Start of Block
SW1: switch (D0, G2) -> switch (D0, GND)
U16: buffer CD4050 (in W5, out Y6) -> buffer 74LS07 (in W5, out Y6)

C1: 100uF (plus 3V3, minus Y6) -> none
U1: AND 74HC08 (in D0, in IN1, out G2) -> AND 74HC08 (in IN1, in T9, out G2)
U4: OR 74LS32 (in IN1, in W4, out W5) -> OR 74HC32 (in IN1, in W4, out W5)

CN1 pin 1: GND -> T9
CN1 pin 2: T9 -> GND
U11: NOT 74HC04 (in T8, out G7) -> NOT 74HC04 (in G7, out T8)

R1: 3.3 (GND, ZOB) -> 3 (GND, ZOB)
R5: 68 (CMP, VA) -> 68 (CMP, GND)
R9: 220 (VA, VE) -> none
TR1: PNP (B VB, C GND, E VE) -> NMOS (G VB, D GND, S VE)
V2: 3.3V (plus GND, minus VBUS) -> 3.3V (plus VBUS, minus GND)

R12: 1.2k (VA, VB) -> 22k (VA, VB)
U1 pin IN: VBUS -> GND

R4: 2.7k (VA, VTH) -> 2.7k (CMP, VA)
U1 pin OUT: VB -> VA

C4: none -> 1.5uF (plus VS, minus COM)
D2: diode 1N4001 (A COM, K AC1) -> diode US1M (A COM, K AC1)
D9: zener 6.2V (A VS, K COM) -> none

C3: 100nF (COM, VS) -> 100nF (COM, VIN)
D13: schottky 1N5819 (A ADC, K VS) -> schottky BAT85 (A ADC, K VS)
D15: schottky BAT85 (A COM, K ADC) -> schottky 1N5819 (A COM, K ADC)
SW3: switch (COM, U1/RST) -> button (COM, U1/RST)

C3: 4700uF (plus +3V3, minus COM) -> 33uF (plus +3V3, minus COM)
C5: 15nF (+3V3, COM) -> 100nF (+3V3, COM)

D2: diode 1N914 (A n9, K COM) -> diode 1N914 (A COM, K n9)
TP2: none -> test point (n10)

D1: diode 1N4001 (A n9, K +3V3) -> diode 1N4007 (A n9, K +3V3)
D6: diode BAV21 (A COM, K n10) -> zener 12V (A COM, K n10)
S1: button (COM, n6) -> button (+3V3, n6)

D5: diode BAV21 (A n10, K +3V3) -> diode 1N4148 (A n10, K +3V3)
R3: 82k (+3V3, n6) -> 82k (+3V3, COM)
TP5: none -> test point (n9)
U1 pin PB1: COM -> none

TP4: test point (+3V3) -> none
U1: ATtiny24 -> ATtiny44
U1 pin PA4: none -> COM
End of Block
## TASK TO COMPLETE
Output nothing but the lines from the one containing "U1 pin PB1: COM -> none" to the end of the listing, both of those included, exactly as given.

## EXPECTED OUTPUT
U1 pin PB1: COM -> none

TP4: test point (+3V3) -> none
U1: ATtiny24 -> ATtiny44
U1 pin PA4: none -> COM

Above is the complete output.